Extract each line below that contains the word "larger".

BEGIN PROVIDED ENTRIES

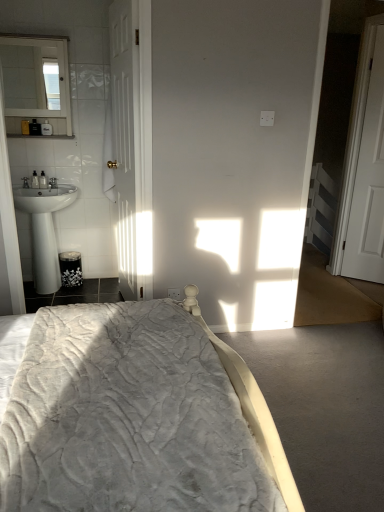
This screenshot has width=384, height=512. I want to click on vacant area on top of white glossy mirror at upper left (from a real-world perspective), so click(33, 35).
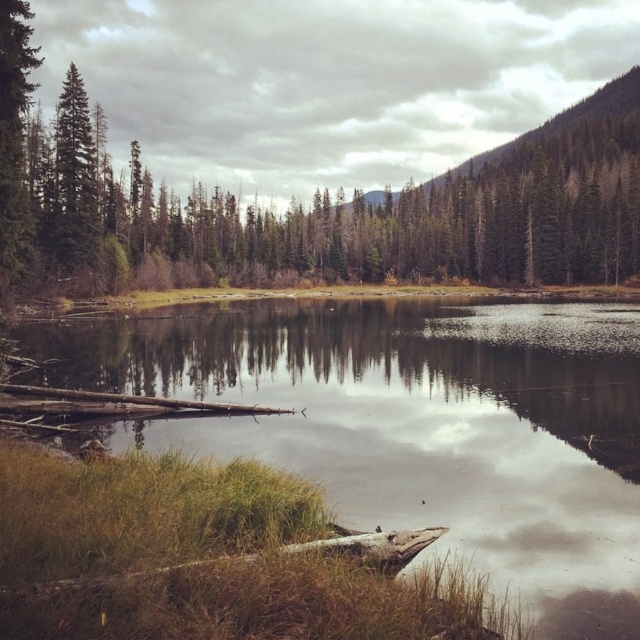
Does smooth reflective water at center have a larger size compared to green matte tree at center?

No.

Consider the image. Is smooth reflective water at center smaller than green matte tree at center?

Correct, smooth reflective water at center occupies less space than green matte tree at center.

What do you see at coordinates (412, 424) in the screenshot? I see `smooth reflective water at center` at bounding box center [412, 424].

Locate an element on the screen. The height and width of the screenshot is (640, 640). smooth reflective water at center is located at coordinates (412, 424).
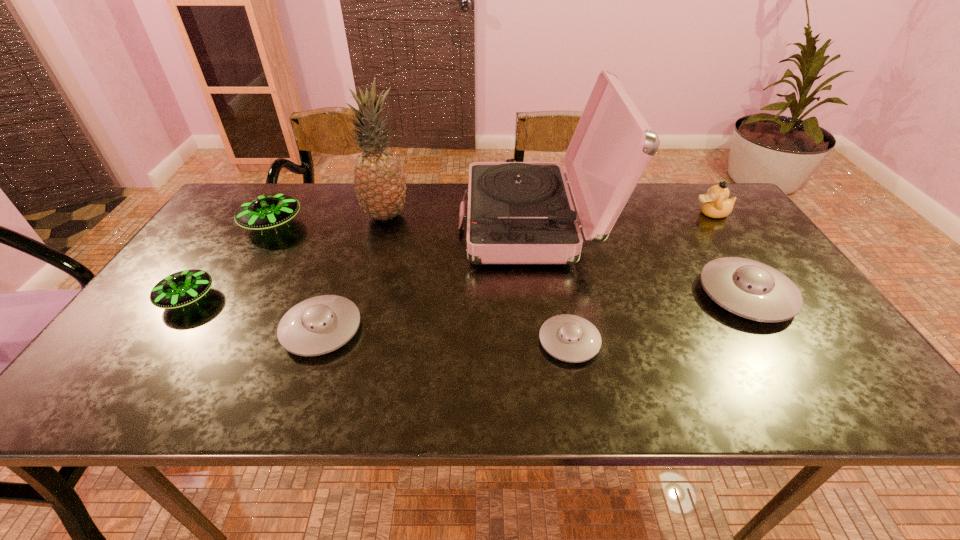
This screenshot has height=540, width=960. I want to click on the second smallest gray saucer, so click(318, 325).

I want to click on the shortest saucer, so click(570, 338).

What are the coordinates of `the shortest object` in the screenshot? It's located at (570, 338).

This screenshot has width=960, height=540. Identify the location of free space located 0.290m on the right of the pineapple. (505, 216).

Find the location of a particular element. free spot located with the lid open on the record player is located at coordinates (389, 223).

What are the coordinates of `free location located 0.400m with the lid open on the record player` in the screenshot? It's located at (325, 223).

Identify the location of free space located with the lid open on the record player. (359, 223).

Identify the location of free space located on the face of the duckling. (660, 213).

The height and width of the screenshot is (540, 960). In order to click on vacant space located on the face of the duckling in this screenshot , I will do `click(648, 213)`.

The height and width of the screenshot is (540, 960). What are the coordinates of `free space located on the face of the duckling` in the screenshot? It's located at (629, 213).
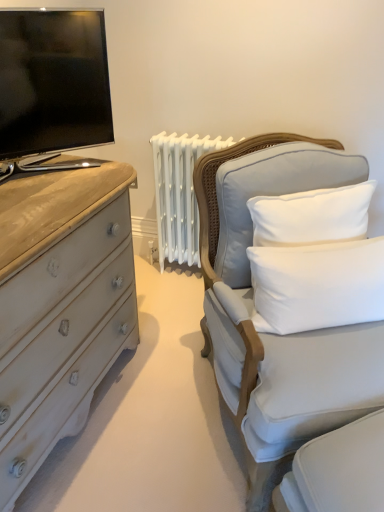
Question: Is matte black screen at upper left positioned with its back to white cotton pillow at upper right, the 1th pillow positioned from the top?

Choices:
 (A) yes
 (B) no

Answer: (B)

Question: Are matte black screen at upper left and white cotton pillow at upper right, the 2th pillow ordered from the bottom, located far from each other?

Choices:
 (A) no
 (B) yes

Answer: (A)

Question: Does matte black screen at upper left have a larger size compared to white cotton pillow at upper right, the 2th pillow ordered from the bottom?

Choices:
 (A) yes
 (B) no

Answer: (A)

Question: From the image's perspective, is matte black screen at upper left on top of white cotton pillow at upper right, the 2th pillow ordered from the bottom?

Choices:
 (A) no
 (B) yes

Answer: (B)

Question: Does matte black screen at upper left have a lesser width compared to white cotton pillow at upper right, the 2th pillow ordered from the bottom?

Choices:
 (A) yes
 (B) no

Answer: (B)

Question: Is matte black screen at upper left completely or partially outside of white cotton pillow at upper right, the 2th pillow ordered from the bottom?

Choices:
 (A) yes
 (B) no

Answer: (A)

Question: Considering the relative positions of matte black screen at upper left and white soft cushion at right, arranged as the 1th pillow when ordered from the bottom, in the image provided, is matte black screen at upper left to the right of white soft cushion at right, arranged as the 1th pillow when ordered from the bottom, from the viewer's perspective?

Choices:
 (A) no
 (B) yes

Answer: (A)

Question: Could white soft cushion at right, arranged as the 1th pillow when ordered from the bottom, be considered to be inside matte black screen at upper left?

Choices:
 (A) yes
 (B) no

Answer: (B)

Question: From a real-world perspective, is matte black screen at upper left located beneath white soft cushion at right, the second pillow when ordered from top to bottom?

Choices:
 (A) yes
 (B) no

Answer: (B)

Question: Is matte black screen at upper left taller than white soft cushion at right, arranged as the 1th pillow when ordered from the bottom?

Choices:
 (A) no
 (B) yes

Answer: (B)

Question: Would you say matte black screen at upper left is a long distance from white soft cushion at right, the second pillow when ordered from top to bottom?

Choices:
 (A) no
 (B) yes

Answer: (A)

Question: Is matte black screen at upper left further to camera compared to white soft cushion at right, arranged as the 1th pillow when ordered from the bottom?

Choices:
 (A) yes
 (B) no

Answer: (B)

Question: Considering the relative sizes of white cotton pillow at upper right, the 1th pillow positioned from the top, and white soft cushion at right, arranged as the 1th pillow when ordered from the bottom, in the image provided, is white cotton pillow at upper right, the 1th pillow positioned from the top, smaller than white soft cushion at right, arranged as the 1th pillow when ordered from the bottom,?

Choices:
 (A) yes
 (B) no

Answer: (B)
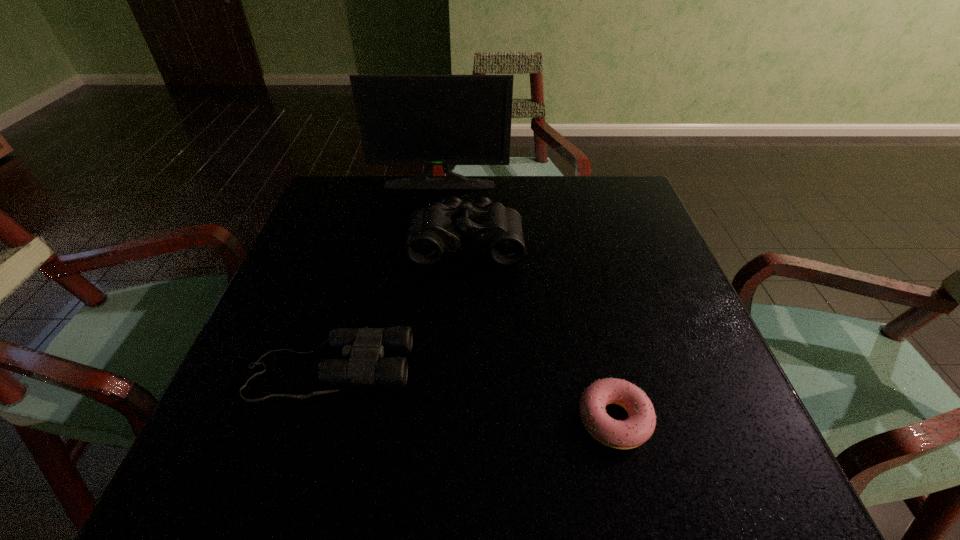
Locate an element on the screen. Image resolution: width=960 pixels, height=540 pixels. blank area in the image that satisfies the following two spatial constraints: 1. at the eyepieces of the farther binoculars; 2. at the eyepiece of the shorter binoculars is located at coordinates (462, 369).

Locate an element on the screen. The width and height of the screenshot is (960, 540). vacant area that satisfies the following two spatial constraints: 1. at the eyepieces of the doughnut; 2. on the left side of the taller binoculars is located at coordinates (460, 420).

The height and width of the screenshot is (540, 960). I want to click on free space that satisfies the following two spatial constraints: 1. on the front-facing side of the rightmost object; 2. on the right side of the monitor, so click(x=409, y=420).

Image resolution: width=960 pixels, height=540 pixels. What are the coordinates of `vacant space that satisfies the following two spatial constraints: 1. on the front-facing side of the doughnut; 2. on the left side of the farthest object` in the screenshot? It's located at (409, 420).

This screenshot has height=540, width=960. What are the coordinates of `free space in the image that satisfies the following two spatial constraints: 1. on the front-facing side of the farthest object; 2. on the right side of the shortest object` in the screenshot? It's located at (409, 420).

Identify the location of free spot that satisfies the following two spatial constraints: 1. at the eyepiece of the rightmost object; 2. on the left side of the shorter binoculars. (315, 420).

Locate an element on the screen. free region that satisfies the following two spatial constraints: 1. at the eyepieces of the third nearest object; 2. at the eyepiece of the shorter binoculars is located at coordinates (462, 369).

Where is `vacant point that satisfies the following two spatial constraints: 1. on the front-facing side of the tallest object; 2. at the eyepiece of the shorter binoculars`? The width and height of the screenshot is (960, 540). vacant point that satisfies the following two spatial constraints: 1. on the front-facing side of the tallest object; 2. at the eyepiece of the shorter binoculars is located at coordinates (416, 369).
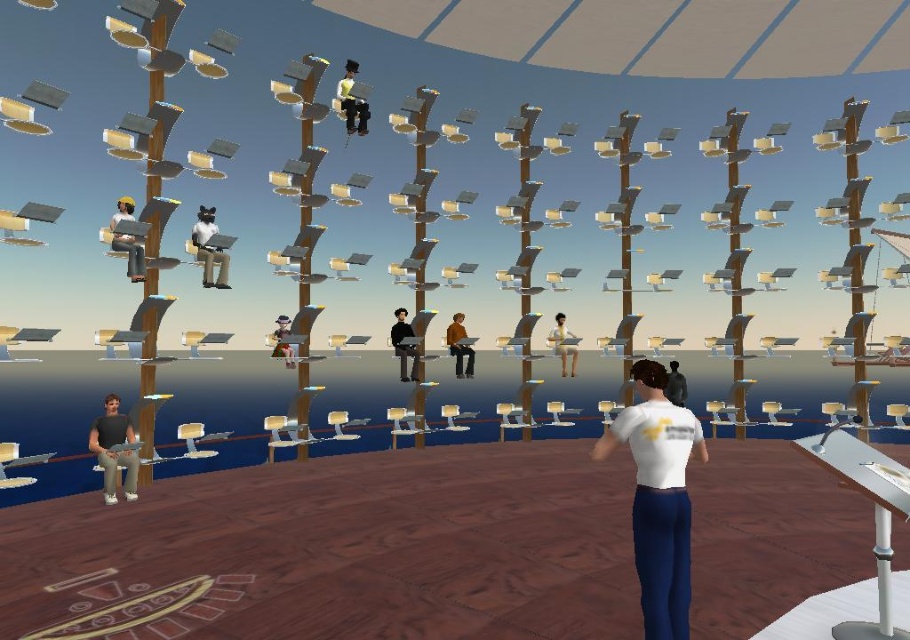
You are standing in a futuristic conference room and see the dark gray shirt at lower left and the brown leather jacket at center. Which object is closer to the floor?

The dark gray shirt at lower left is positioned under the brown leather jacket at center, so it is closer to the floor.

You are a security guard in the room and need to check the height of the objects. Which object is taller between the matte black laptop at left and the matte black suit at center?

The matte black laptop at left is taller than the matte black suit at center according to the description.

You are standing in the conference room and need to locate both the dark gray shirt at lower left and the matte black jacket at center. Which one is closer to you?

The dark gray shirt at lower left is closer to you because it is in front of the matte black jacket at center.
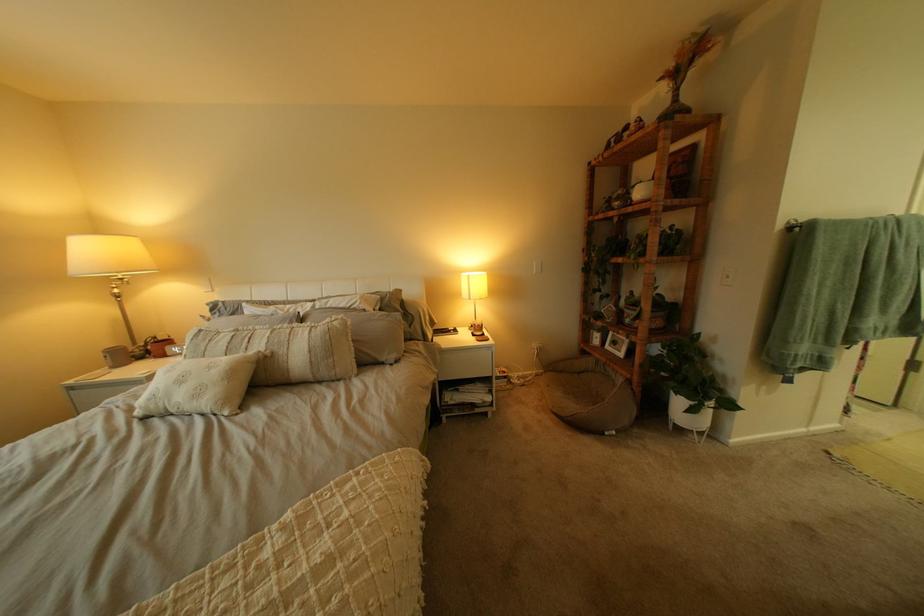
Locate an element on the screen. This screenshot has width=924, height=616. white light switch is located at coordinates (727, 276).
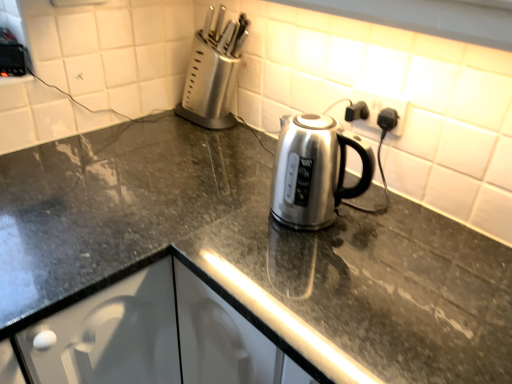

END PROVIDED ENTRIES

> FINISHED ANSWER
Does smooth reflective water at center have a larger size compared to green matte tree at center?
Question: Does matte black screen at upper left have a larger size compared to white cotton pillow at upper right, the 2th pillow ordered from the bottom?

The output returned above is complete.